Could you copy out every line of the data where the word "none" occurs?

DATA FOR REVIEW:
=====

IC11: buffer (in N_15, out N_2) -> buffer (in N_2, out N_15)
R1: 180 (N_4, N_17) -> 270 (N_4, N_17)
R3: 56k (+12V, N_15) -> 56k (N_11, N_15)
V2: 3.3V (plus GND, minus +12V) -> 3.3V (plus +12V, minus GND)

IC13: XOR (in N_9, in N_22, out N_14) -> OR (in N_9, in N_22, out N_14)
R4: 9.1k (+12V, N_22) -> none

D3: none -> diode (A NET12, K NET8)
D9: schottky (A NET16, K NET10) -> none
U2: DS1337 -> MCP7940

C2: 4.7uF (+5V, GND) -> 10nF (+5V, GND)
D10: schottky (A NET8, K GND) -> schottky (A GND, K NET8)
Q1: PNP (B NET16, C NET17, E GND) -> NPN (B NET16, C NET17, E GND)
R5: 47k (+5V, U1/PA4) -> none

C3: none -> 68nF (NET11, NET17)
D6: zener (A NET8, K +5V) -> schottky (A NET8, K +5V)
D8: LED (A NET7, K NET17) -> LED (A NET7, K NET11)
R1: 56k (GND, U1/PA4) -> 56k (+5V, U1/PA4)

=====

WRITTEN RESPONSE:
R4: 9.1k (+12V, N_22) -> none
D3: none -> diode (A NET12, K NET8)
D9: schottky (A NET16, K NET10) -> none
R5: 47k (+5V, U1/PA4) -> none
C3: none -> 68nF (NET11, NET17)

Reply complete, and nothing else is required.